What you need to do
Exact copies of all the lines below are required, with the pictures omitted.
╭──
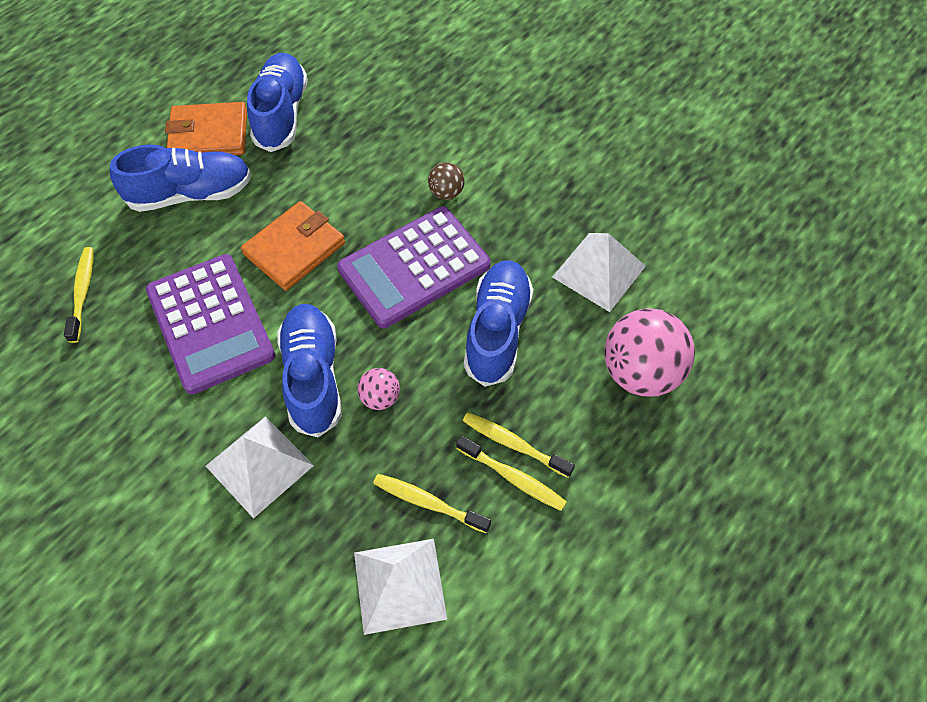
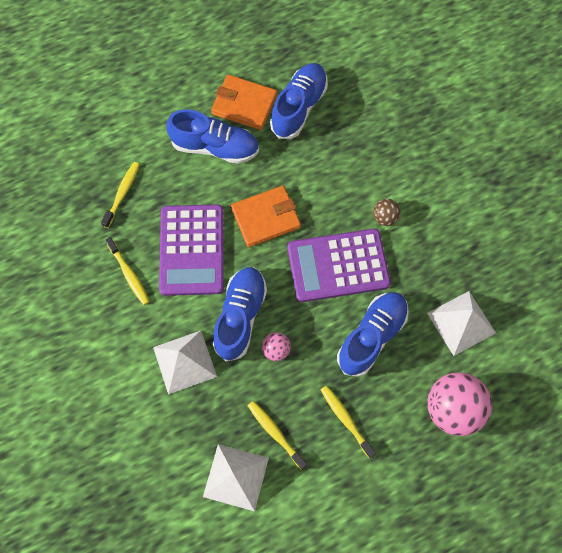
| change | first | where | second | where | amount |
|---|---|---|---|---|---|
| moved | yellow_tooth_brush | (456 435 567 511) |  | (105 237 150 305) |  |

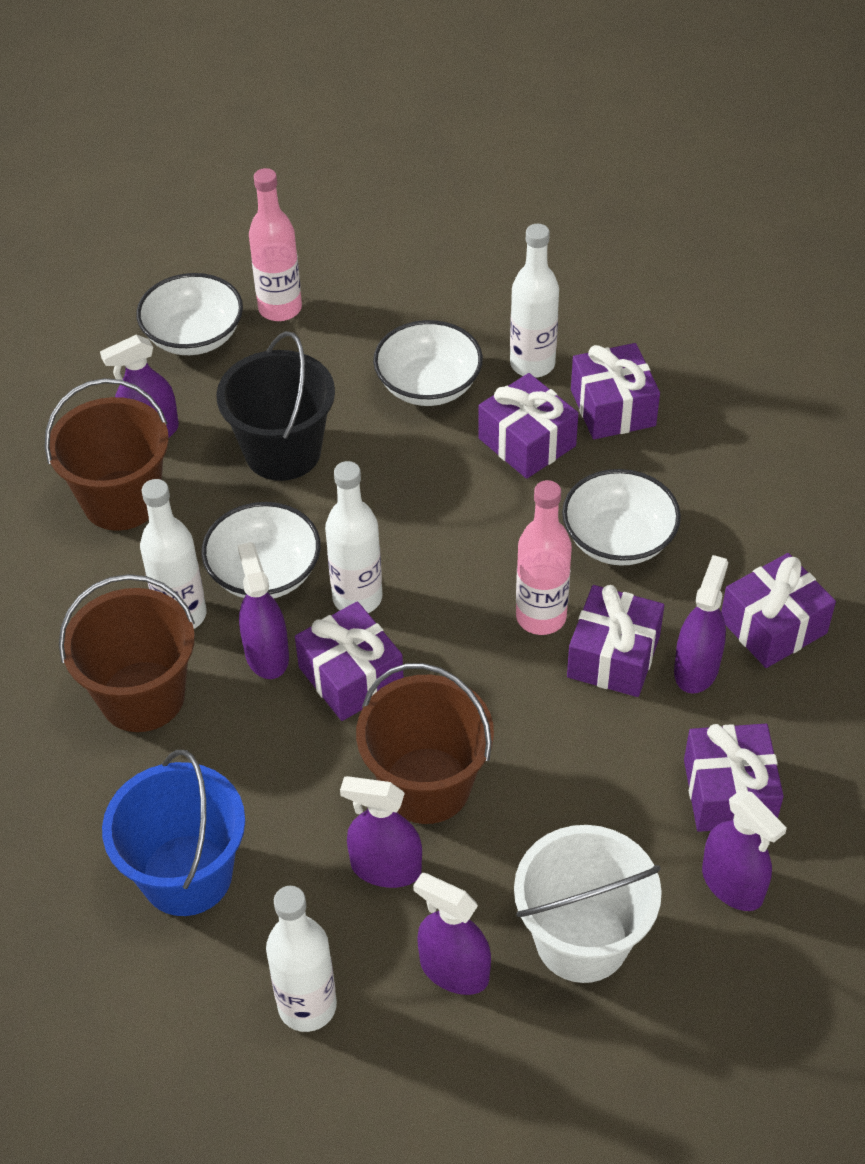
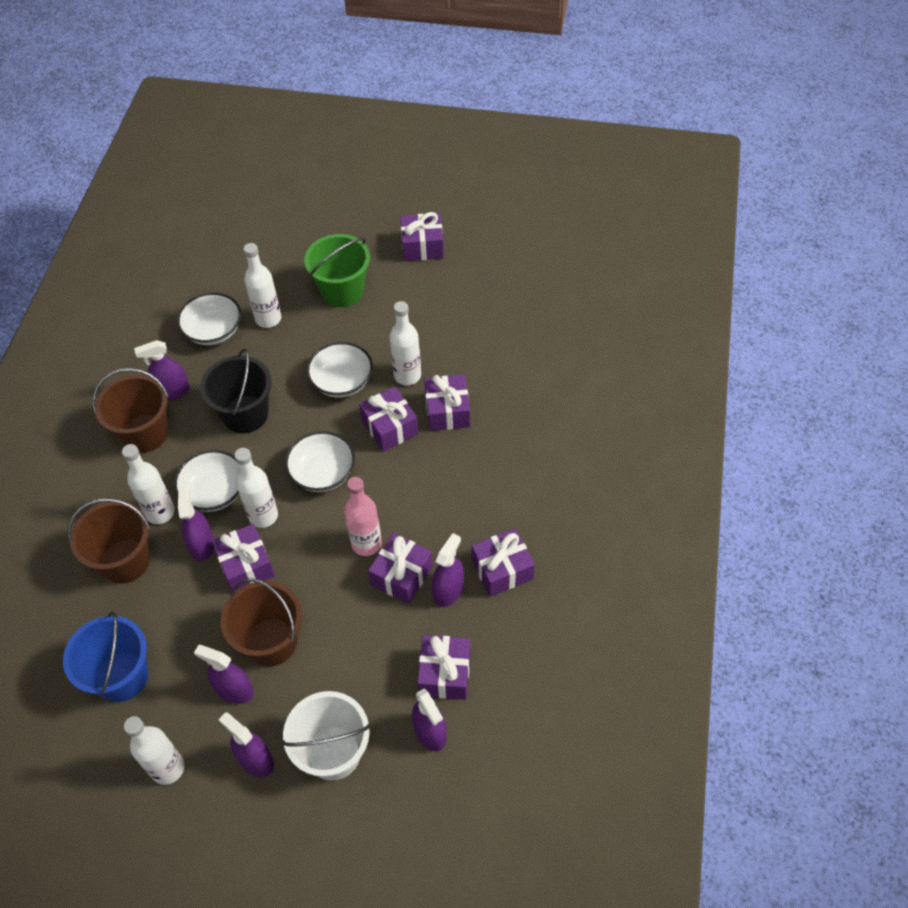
| change | first | where | second | where | amount |
|---|---|---|---|---|---|
| recoloured | pink_drink_bottle | (249 168 302 321) | snow-white_drink_bottle | (244 243 281 328) |  |
| moved | snow-white_deep_dish | (562 469 681 566) |  | (285 431 355 492) |  |
| added |  |  | green_pail | (304 234 370 307) |  |
| added |  |  | violet_present | (400 212 444 261) |  |

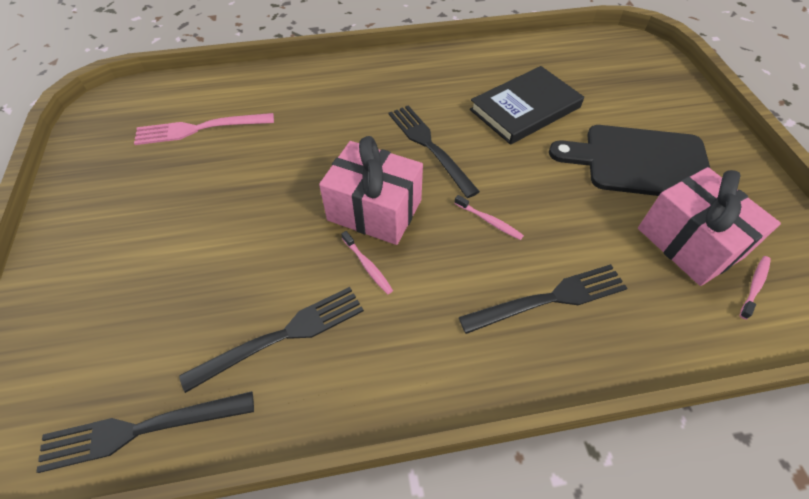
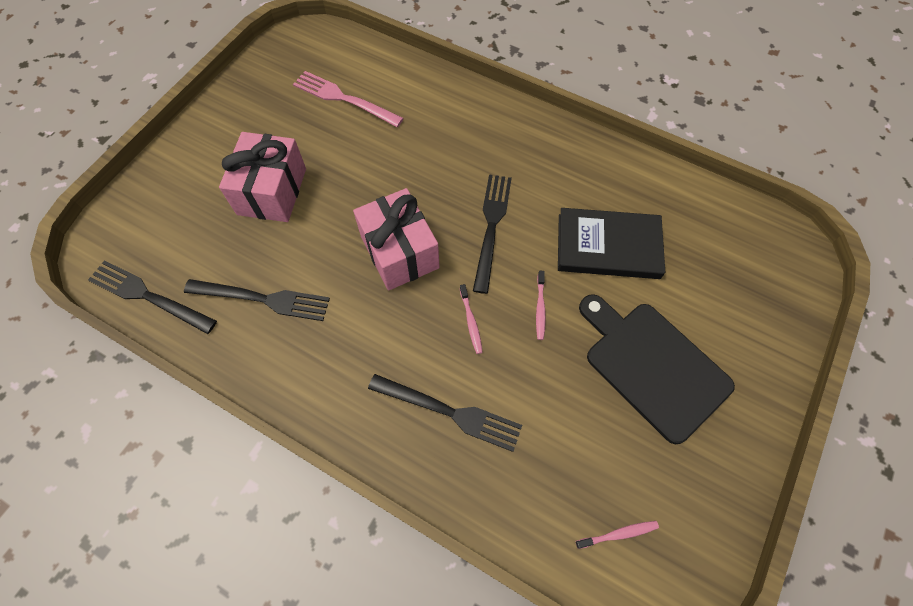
| change | first | where | second | where | amount |
|---|---|---|---|---|---|
| moved | pink_present | (638 167 781 286) |  | (219 132 306 222) |  |
| moved | pink_tooth_brush | (341 231 393 294) |  | (536 271 546 340) |  |

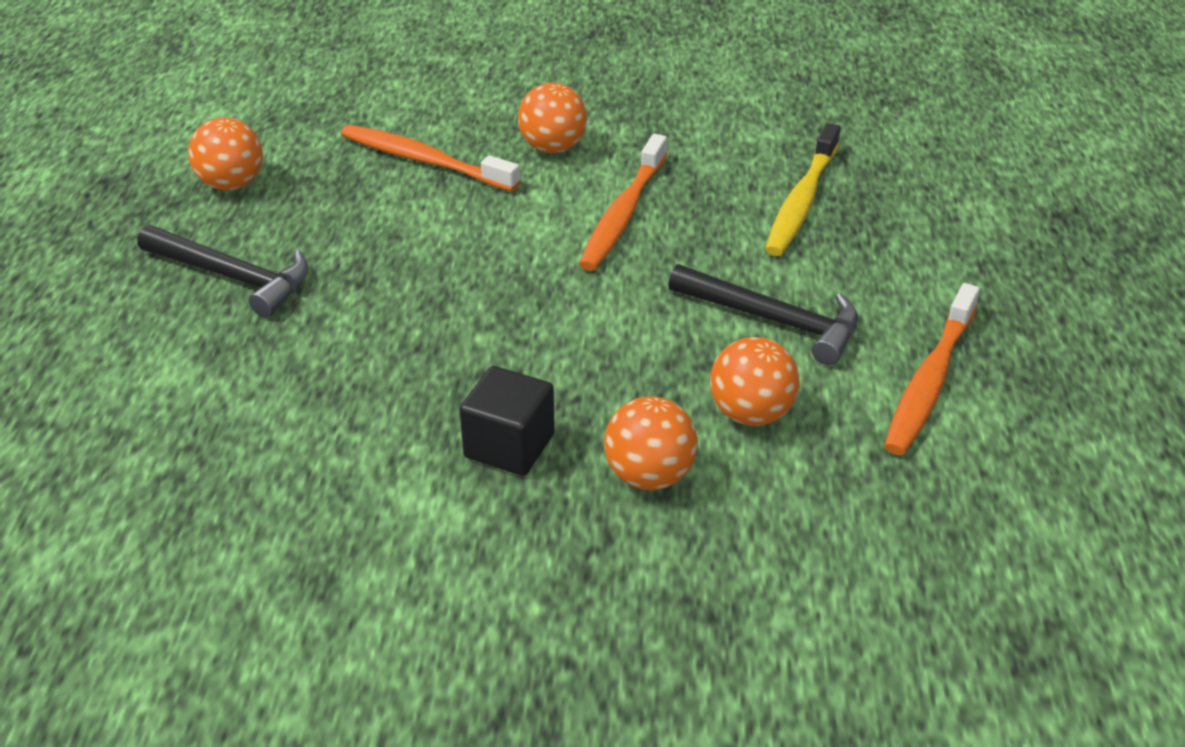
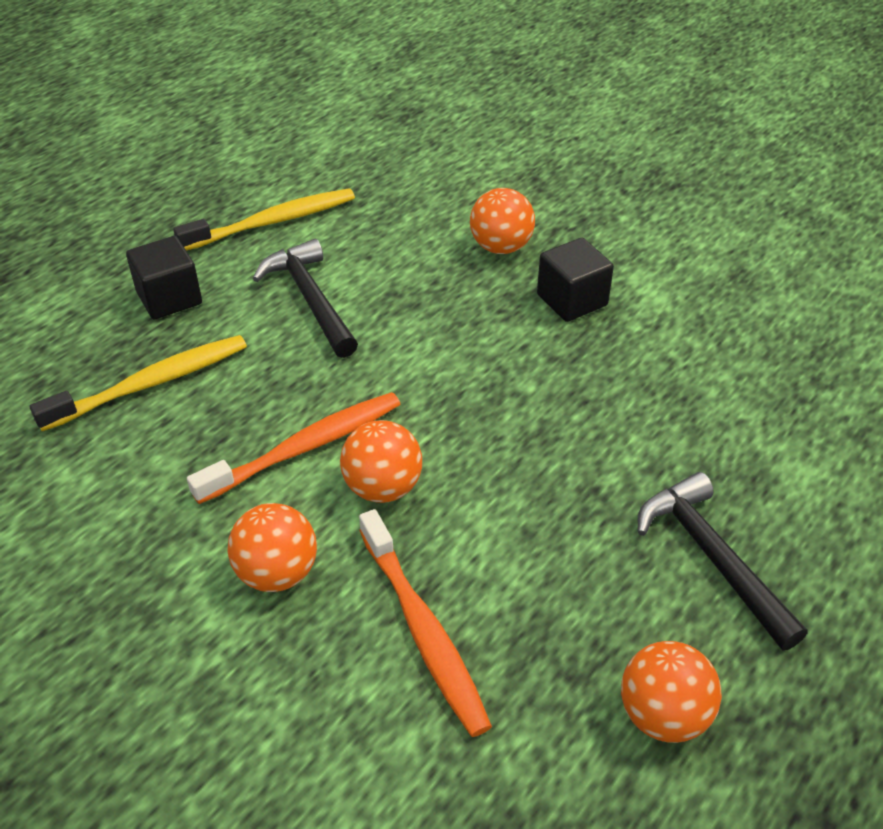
| change | first | where | second | where | amount |
|---|---|---|---|---|---|
| added |  |  | black_block | (126 236 202 319) |  |
| recoloured | bright_orange_tooth_brush | (884 283 980 455) | yellow_tooth_brush | (173 188 355 250) |  |
| moved | bright_orange_sphere | (710 337 800 426) |  | (340 420 422 503) |  |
╰──
Reply
| change | first | where | second | where | amount |
|---|---|---|---|---|---|
| moved | yellow_tooth_brush | (456 435 567 511) |  | (105 237 150 305) |  |

| change | first | where | second | where | amount |
|---|---|---|---|---|---|
| recoloured | pink_drink_bottle | (249 168 302 321) | snow-white_drink_bottle | (244 243 281 328) |  |
| moved | snow-white_deep_dish | (562 469 681 566) |  | (285 431 355 492) |  |
| added |  |  | green_pail | (304 234 370 307) |  |
| added |  |  | violet_present | (400 212 444 261) |  |

| change | first | where | second | where | amount |
|---|---|---|---|---|---|
| moved | pink_present | (638 167 781 286) |  | (219 132 306 222) |  |
| moved | pink_tooth_brush | (341 231 393 294) |  | (536 271 546 340) |  |

| change | first | where | second | where | amount |
|---|---|---|---|---|---|
| added |  |  | black_block | (126 236 202 319) |  |
| recoloured | bright_orange_tooth_brush | (884 283 980 455) | yellow_tooth_brush | (173 188 355 250) |  |
| moved | bright_orange_sphere | (710 337 800 426) |  | (340 420 422 503) |  |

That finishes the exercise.